_What to work on_
Copy the lines word for word, from the line with "How much space" to the line with "Find the location", and nothing else.

-- begin --

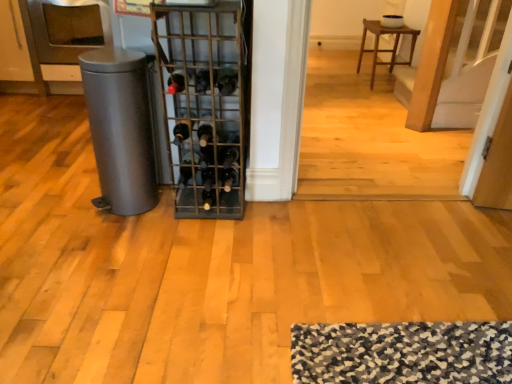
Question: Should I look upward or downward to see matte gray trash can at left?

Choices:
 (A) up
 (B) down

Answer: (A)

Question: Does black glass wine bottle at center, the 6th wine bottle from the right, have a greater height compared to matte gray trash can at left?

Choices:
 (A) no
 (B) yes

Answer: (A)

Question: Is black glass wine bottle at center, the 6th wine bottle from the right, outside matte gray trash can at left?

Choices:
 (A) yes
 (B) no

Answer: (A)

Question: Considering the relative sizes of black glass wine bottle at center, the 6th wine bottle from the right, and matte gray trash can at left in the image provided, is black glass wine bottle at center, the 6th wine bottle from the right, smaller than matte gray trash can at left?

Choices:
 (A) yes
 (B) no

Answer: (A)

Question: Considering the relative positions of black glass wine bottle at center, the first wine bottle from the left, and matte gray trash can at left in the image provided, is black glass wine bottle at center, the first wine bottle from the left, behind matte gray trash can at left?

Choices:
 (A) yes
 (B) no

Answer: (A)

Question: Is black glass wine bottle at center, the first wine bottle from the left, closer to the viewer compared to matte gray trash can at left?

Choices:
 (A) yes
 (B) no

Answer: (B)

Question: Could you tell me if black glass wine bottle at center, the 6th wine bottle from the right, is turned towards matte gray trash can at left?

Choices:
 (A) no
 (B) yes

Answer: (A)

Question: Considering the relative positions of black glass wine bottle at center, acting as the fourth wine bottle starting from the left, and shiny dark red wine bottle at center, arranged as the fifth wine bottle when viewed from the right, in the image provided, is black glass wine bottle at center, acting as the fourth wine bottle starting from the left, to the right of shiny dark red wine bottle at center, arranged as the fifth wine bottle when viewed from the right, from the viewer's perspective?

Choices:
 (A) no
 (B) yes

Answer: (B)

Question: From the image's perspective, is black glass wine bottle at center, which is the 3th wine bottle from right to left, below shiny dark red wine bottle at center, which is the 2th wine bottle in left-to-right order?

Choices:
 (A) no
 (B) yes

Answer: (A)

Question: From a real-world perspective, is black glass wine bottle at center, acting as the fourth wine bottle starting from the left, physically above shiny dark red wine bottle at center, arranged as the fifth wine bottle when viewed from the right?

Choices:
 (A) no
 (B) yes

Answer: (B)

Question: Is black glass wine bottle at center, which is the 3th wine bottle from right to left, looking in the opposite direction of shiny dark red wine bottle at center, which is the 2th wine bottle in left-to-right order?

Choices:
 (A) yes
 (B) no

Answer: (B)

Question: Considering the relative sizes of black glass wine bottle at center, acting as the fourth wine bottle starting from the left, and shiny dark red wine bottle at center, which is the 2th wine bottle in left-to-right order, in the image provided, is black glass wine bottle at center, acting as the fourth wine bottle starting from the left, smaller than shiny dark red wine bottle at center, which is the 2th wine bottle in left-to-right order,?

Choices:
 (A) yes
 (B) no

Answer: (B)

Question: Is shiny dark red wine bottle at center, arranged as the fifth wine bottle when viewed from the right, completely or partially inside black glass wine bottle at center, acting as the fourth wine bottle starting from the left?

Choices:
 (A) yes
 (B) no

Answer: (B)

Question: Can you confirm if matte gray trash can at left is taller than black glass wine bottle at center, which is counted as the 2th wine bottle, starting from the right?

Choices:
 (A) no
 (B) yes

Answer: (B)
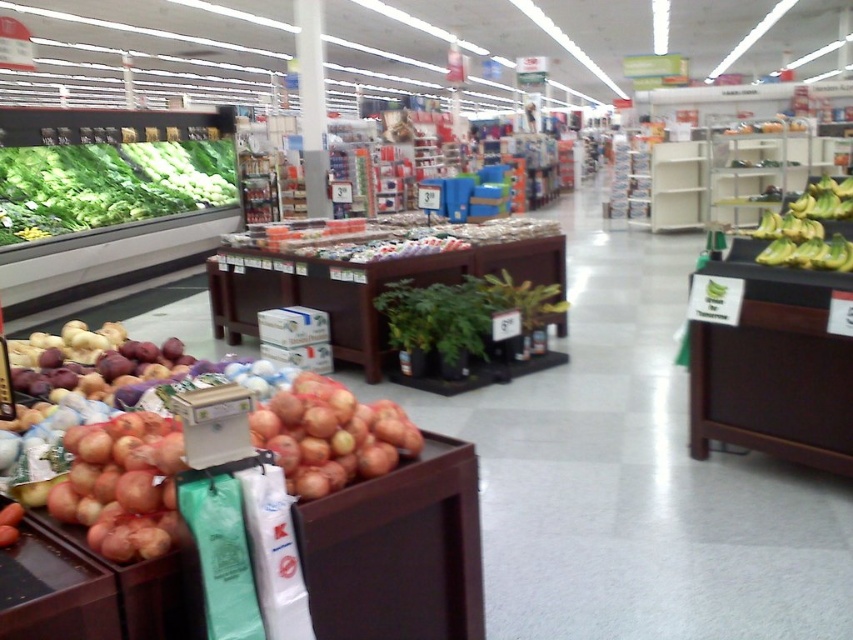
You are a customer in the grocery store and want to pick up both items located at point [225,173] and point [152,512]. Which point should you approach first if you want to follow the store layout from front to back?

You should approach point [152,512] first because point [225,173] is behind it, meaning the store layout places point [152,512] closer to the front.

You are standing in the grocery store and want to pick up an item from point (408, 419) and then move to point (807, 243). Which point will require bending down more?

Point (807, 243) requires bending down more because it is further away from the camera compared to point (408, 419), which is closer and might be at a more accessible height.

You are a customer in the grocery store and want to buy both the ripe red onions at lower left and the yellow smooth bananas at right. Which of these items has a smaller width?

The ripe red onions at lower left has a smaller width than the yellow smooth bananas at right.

-- end --
-- begin --

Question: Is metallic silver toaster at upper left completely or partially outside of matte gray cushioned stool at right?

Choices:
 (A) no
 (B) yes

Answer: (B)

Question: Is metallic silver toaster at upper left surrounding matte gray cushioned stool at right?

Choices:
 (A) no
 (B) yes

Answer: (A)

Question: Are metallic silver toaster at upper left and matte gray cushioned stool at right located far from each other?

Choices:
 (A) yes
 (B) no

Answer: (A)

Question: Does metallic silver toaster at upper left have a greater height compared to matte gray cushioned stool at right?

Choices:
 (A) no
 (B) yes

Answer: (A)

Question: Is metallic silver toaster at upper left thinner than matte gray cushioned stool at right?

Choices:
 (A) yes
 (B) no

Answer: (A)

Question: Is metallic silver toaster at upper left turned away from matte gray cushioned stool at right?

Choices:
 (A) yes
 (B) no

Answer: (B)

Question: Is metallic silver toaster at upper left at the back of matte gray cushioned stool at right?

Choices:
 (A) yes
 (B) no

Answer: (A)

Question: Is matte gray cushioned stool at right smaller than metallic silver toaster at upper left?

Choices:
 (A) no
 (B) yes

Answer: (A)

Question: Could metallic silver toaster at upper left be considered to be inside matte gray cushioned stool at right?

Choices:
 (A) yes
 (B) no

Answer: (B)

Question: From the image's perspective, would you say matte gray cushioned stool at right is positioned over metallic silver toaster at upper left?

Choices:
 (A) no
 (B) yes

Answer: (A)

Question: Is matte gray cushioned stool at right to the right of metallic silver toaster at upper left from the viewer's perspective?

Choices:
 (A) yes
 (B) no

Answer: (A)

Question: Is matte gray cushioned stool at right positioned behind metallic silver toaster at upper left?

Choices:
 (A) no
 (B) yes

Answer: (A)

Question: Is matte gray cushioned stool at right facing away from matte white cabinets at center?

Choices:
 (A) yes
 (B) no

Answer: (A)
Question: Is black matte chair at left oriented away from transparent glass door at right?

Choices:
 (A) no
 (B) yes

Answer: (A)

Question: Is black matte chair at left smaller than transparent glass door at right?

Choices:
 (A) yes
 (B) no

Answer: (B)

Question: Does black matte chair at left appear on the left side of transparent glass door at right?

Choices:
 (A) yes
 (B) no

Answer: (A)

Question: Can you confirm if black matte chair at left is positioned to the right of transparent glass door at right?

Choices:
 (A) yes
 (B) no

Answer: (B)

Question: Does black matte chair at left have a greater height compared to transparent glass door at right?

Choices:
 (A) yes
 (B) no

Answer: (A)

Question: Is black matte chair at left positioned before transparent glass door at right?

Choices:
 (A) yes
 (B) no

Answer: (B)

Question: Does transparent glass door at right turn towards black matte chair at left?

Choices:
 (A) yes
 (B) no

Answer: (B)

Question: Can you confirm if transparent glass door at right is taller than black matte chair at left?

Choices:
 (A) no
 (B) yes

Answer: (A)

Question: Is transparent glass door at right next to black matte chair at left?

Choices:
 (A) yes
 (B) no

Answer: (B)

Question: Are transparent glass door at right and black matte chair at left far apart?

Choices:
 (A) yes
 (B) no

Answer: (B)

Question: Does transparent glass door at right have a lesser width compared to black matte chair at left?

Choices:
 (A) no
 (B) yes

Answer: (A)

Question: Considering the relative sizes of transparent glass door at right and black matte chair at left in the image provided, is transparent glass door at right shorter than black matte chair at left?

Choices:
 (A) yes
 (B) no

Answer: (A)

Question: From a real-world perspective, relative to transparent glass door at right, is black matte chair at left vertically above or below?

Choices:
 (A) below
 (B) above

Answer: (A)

-- end --
-- begin --

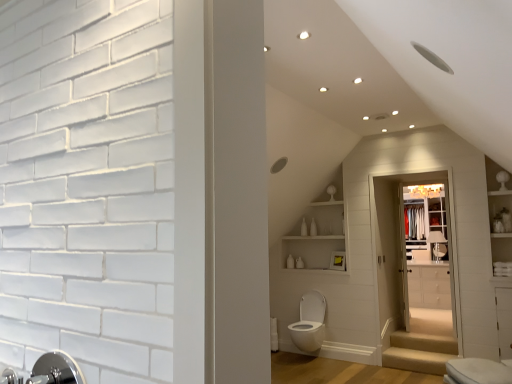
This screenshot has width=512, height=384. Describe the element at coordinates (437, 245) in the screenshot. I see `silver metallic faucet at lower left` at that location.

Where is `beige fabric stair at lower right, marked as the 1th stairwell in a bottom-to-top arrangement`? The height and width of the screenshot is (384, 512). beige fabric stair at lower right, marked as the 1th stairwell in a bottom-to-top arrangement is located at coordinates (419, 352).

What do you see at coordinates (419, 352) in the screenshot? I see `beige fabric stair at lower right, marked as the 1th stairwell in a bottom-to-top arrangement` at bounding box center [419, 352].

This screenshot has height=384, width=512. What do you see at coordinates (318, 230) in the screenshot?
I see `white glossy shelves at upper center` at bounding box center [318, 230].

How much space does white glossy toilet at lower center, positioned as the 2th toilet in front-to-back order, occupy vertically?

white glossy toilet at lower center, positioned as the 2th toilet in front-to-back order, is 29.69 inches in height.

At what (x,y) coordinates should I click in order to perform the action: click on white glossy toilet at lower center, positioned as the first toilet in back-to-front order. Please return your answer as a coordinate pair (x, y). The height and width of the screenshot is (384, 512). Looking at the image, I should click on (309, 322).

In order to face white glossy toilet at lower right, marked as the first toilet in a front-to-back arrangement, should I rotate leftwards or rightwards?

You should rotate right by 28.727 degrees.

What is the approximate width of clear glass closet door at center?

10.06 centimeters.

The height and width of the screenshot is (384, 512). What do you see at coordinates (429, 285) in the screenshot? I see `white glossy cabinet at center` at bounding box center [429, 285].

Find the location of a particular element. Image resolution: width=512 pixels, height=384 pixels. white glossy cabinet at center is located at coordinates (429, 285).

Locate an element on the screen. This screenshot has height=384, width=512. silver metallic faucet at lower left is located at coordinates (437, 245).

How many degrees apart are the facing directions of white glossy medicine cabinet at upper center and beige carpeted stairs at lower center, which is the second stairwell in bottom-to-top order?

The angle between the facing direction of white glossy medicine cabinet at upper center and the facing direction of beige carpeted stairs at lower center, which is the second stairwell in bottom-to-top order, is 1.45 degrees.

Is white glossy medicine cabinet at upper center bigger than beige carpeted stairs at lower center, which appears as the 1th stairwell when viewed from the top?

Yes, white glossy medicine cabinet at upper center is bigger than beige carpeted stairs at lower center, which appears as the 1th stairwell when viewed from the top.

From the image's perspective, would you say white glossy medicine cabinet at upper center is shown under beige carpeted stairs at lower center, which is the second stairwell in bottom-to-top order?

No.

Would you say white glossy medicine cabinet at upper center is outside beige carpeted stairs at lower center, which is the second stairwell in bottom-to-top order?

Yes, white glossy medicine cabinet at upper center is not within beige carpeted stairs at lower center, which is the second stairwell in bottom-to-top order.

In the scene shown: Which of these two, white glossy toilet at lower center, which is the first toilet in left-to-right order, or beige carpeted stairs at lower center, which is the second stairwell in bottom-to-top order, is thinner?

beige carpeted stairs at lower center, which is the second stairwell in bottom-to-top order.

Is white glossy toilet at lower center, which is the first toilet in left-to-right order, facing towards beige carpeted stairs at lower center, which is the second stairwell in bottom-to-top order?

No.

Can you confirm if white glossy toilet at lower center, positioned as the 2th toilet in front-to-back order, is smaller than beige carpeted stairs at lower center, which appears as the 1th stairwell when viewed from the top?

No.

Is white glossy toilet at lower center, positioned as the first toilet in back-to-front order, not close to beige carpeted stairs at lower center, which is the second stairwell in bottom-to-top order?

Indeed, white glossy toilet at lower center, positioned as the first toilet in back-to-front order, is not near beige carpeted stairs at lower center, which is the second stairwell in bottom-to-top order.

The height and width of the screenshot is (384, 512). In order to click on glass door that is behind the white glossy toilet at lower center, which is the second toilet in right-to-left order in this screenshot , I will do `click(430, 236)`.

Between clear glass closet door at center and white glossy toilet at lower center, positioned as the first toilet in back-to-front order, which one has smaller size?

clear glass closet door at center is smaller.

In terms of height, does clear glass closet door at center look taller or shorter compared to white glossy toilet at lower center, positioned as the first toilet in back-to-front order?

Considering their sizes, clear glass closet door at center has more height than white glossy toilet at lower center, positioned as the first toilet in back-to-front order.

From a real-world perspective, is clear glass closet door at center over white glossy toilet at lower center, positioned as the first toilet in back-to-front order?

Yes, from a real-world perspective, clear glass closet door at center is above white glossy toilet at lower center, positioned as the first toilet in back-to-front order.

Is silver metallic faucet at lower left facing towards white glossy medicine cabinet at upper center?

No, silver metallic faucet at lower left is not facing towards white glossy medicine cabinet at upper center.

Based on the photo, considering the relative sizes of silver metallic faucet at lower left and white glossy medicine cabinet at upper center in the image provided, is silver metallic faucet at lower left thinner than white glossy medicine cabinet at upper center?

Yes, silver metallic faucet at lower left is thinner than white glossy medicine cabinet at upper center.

-- end --

_Solution for this task_
How much space does white glossy toilet at lower center, positioned as the 2th toilet in front-to-back order, occupy vertically?

white glossy toilet at lower center, positioned as the 2th toilet in front-to-back order, is 29.69 inches in height.

At what (x,y) coordinates should I click in order to perform the action: click on white glossy toilet at lower center, positioned as the first toilet in back-to-front order. Please return your answer as a coordinate pair (x, y). The height and width of the screenshot is (384, 512). Looking at the image, I should click on (309, 322).

In order to face white glossy toilet at lower right, marked as the first toilet in a front-to-back arrangement, should I rotate leftwards or rightwards?

You should rotate right by 28.727 degrees.

What is the approximate width of clear glass closet door at center?

10.06 centimeters.

The height and width of the screenshot is (384, 512). What do you see at coordinates (429, 285) in the screenshot? I see `white glossy cabinet at center` at bounding box center [429, 285].

Find the location of a particular element. Image resolution: width=512 pixels, height=384 pixels. white glossy cabinet at center is located at coordinates (429, 285).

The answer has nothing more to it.